**Work to complete:** Below, some lines carry pictures; leave those pictures out and retype exactly the lines from the one with "szpulka [turkusowy] (1st from left)" through the one with "flamaster [pomarańczowy]".

**Records to use:**
------------------------------------------------

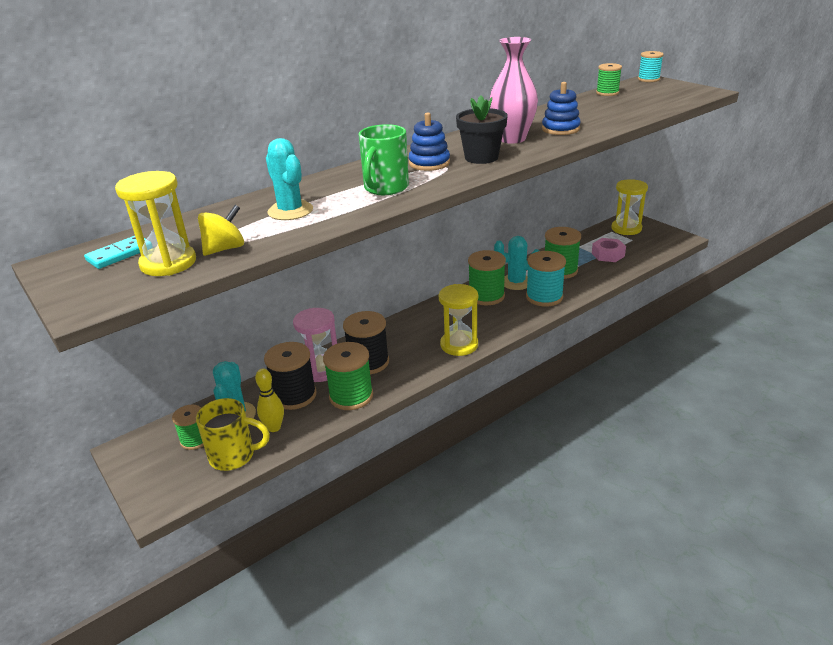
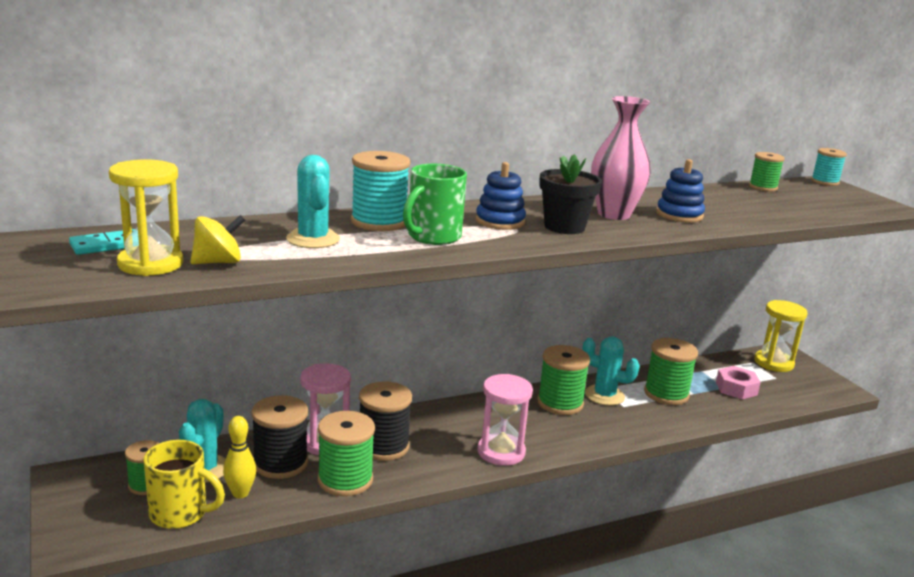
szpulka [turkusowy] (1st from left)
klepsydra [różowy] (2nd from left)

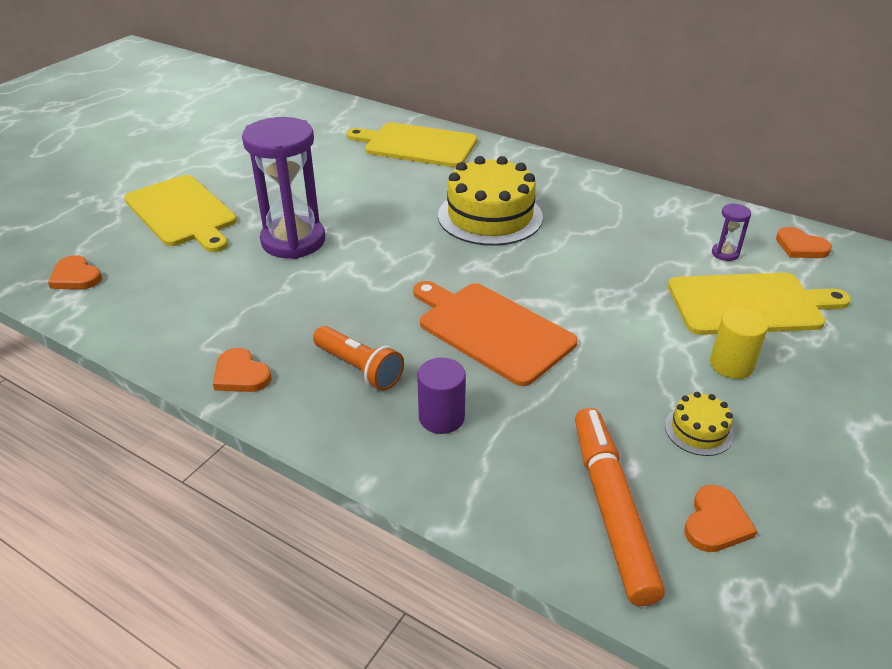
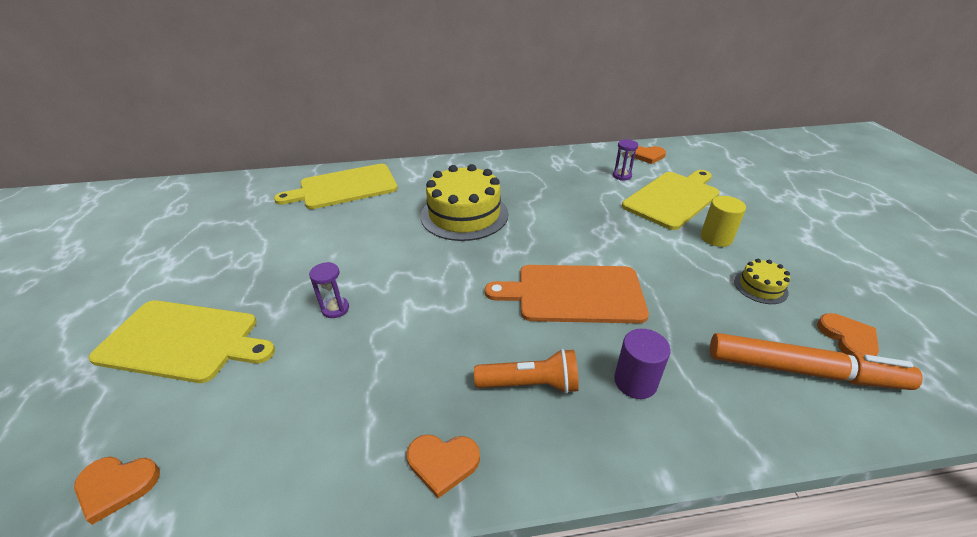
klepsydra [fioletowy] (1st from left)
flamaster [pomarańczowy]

------------------------------------------------

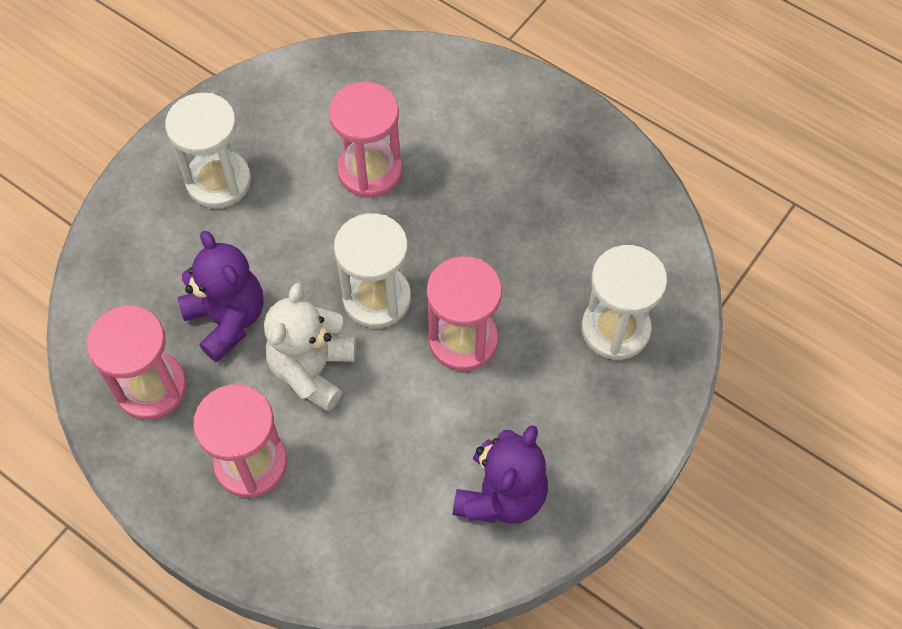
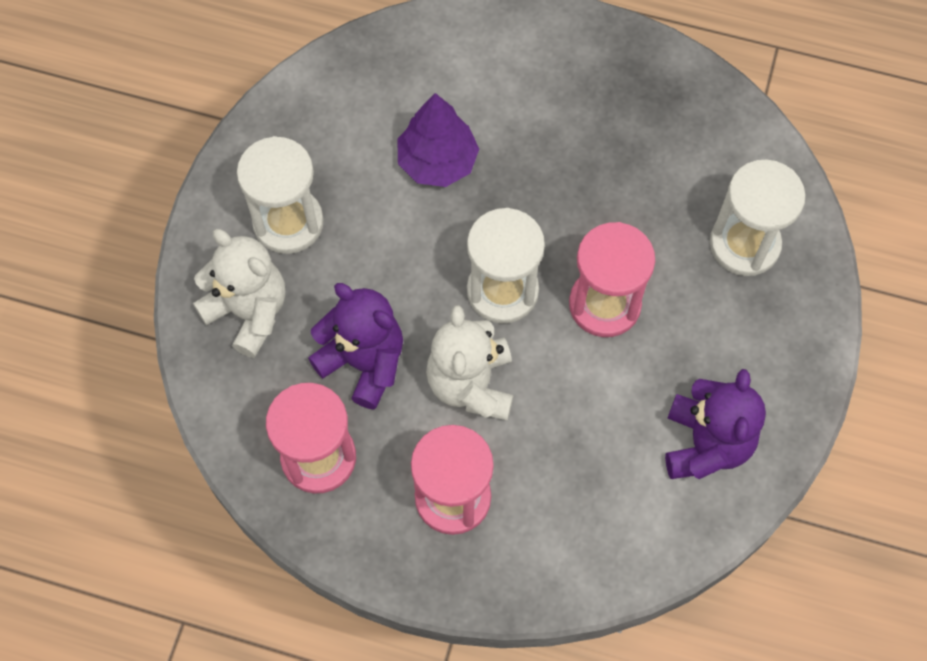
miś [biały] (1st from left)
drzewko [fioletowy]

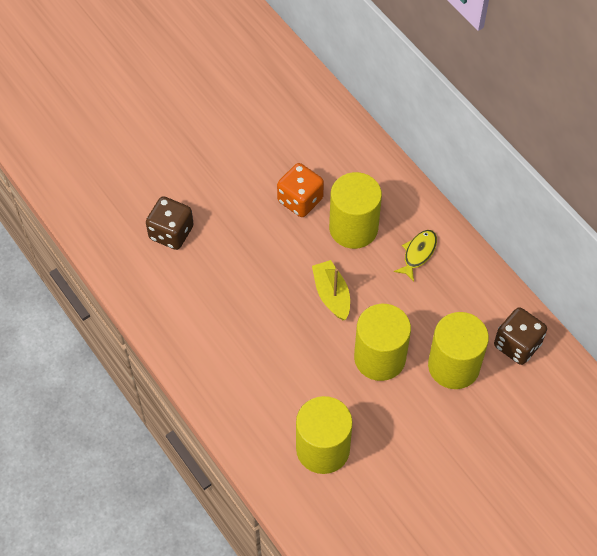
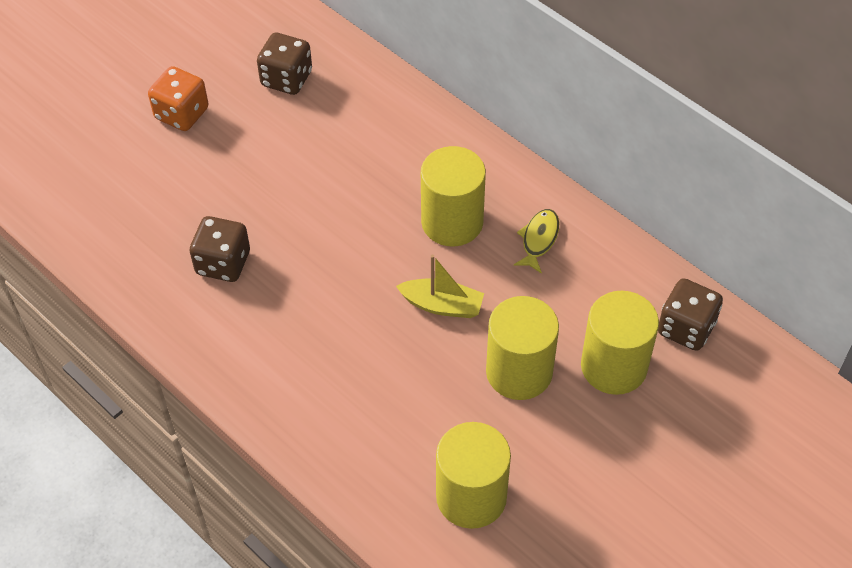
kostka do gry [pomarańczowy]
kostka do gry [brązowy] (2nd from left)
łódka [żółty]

------------------------------------------------

**Completed exercise:**
szpulka [turkusowy] (1st from left)
klepsydra [różowy] (2nd from left)

klepsydra [fioletowy] (1st from left)
flamaster [pomarańczowy]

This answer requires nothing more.